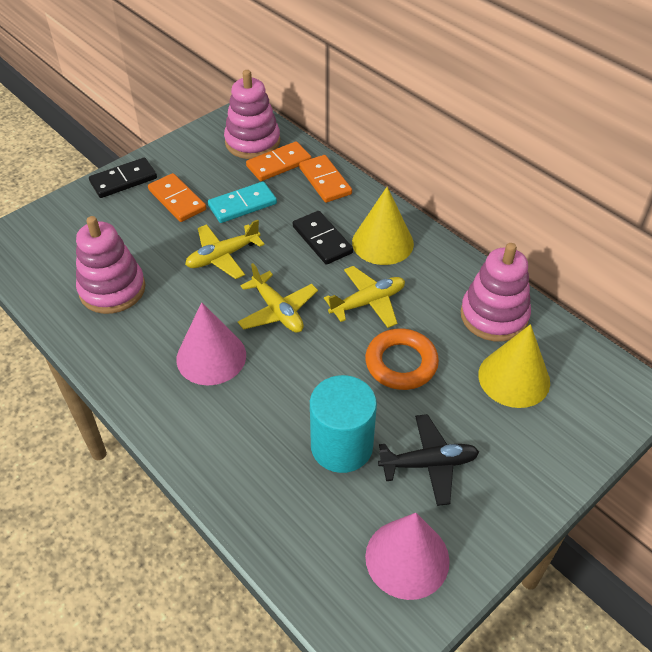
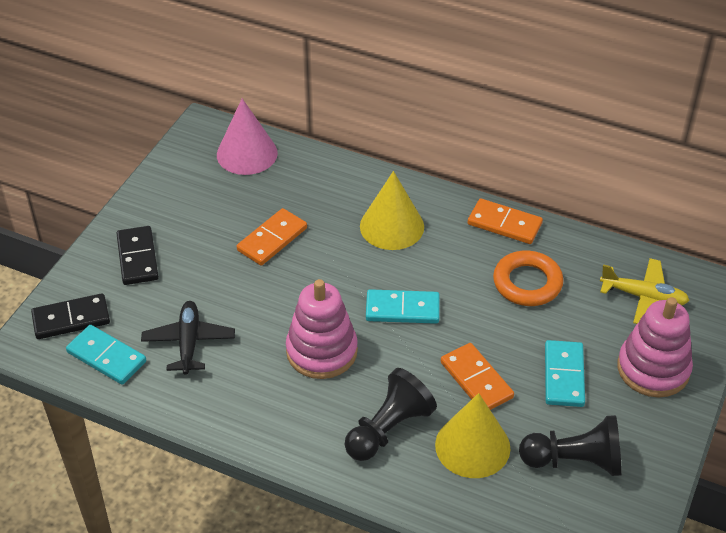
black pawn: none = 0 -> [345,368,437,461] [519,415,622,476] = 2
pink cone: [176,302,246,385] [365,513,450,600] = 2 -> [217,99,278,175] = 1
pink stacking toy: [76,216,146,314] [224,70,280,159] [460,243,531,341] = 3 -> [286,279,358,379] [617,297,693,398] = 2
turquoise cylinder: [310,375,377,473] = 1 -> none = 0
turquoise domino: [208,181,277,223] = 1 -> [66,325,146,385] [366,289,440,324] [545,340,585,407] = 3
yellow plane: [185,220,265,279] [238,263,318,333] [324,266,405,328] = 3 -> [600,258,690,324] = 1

○ ○ ○ ○

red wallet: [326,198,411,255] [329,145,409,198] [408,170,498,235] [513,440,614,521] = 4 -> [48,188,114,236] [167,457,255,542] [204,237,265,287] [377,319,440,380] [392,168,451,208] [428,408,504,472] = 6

○ ○ ○ ○

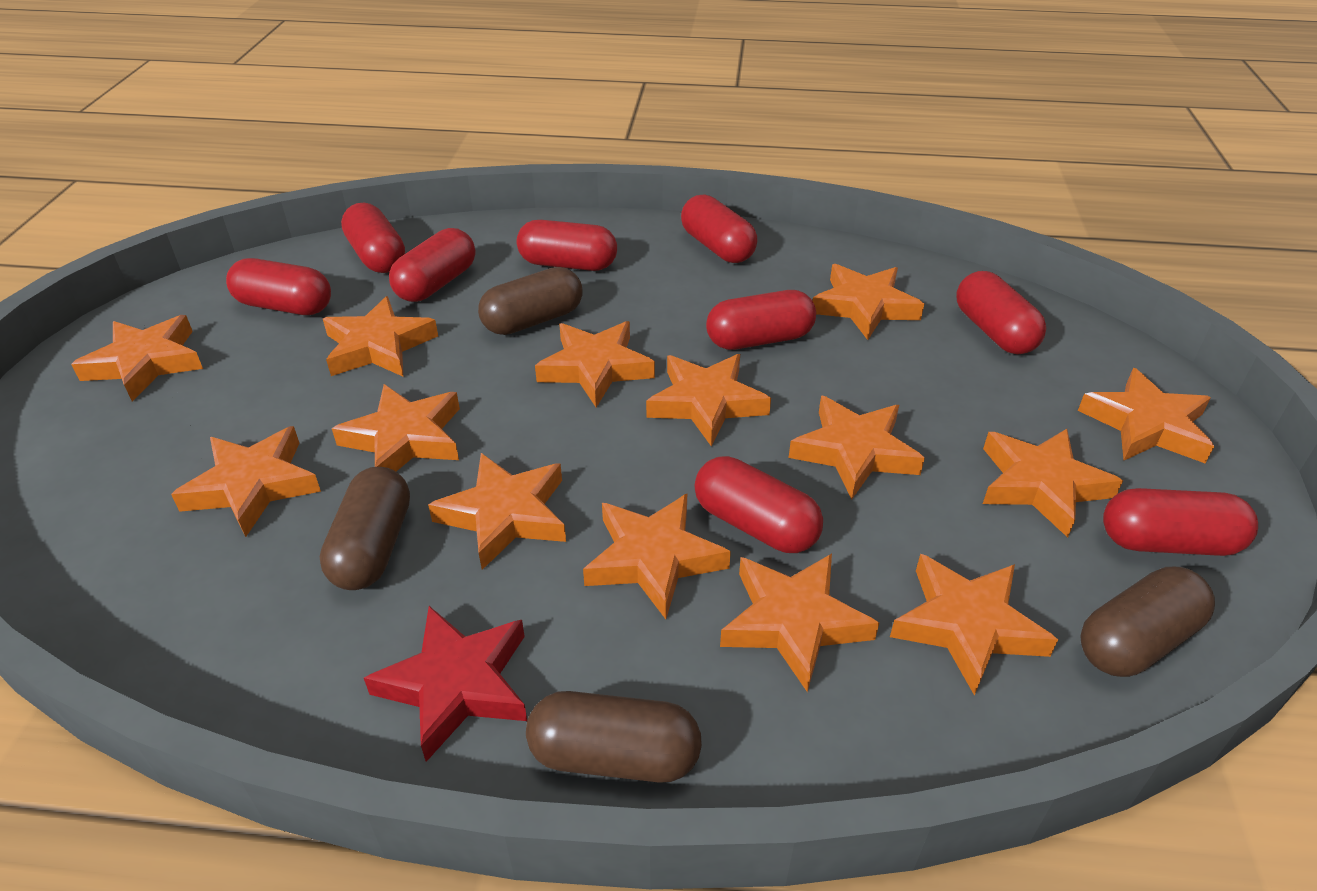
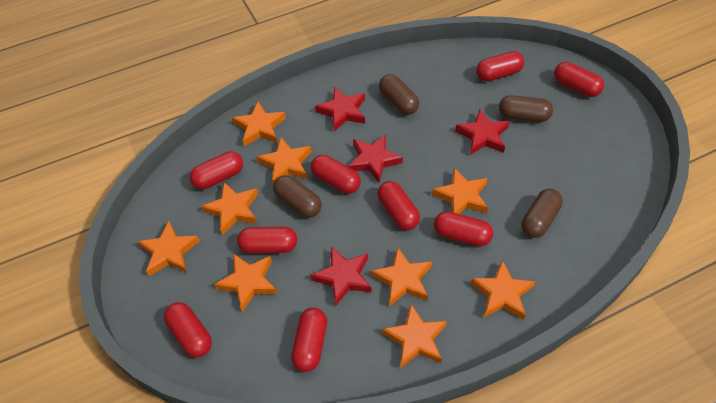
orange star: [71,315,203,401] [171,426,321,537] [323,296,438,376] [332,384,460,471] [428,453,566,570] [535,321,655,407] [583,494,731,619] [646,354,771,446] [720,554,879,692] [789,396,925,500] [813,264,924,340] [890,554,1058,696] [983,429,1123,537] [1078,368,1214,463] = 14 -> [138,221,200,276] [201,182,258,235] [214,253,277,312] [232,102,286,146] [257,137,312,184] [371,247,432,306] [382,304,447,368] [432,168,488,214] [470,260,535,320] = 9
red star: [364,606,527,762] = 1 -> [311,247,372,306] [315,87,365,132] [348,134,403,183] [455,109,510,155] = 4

○ ○ ○ ○

Among the lines above, find the one with "black pawn: none" and the one with "yellow plane: [185,220,265,279]". Quote both and everything between them, exactly.

Solution to the problem ->
black pawn: none = 0 -> [345,368,437,461] [519,415,622,476] = 2
pink cone: [176,302,246,385] [365,513,450,600] = 2 -> [217,99,278,175] = 1
pink stacking toy: [76,216,146,314] [224,70,280,159] [460,243,531,341] = 3 -> [286,279,358,379] [617,297,693,398] = 2
turquoise cylinder: [310,375,377,473] = 1 -> none = 0
turquoise domino: [208,181,277,223] = 1 -> [66,325,146,385] [366,289,440,324] [545,340,585,407] = 3
yellow plane: [185,220,265,279] [238,263,318,333] [324,266,405,328] = 3 -> [600,258,690,324] = 1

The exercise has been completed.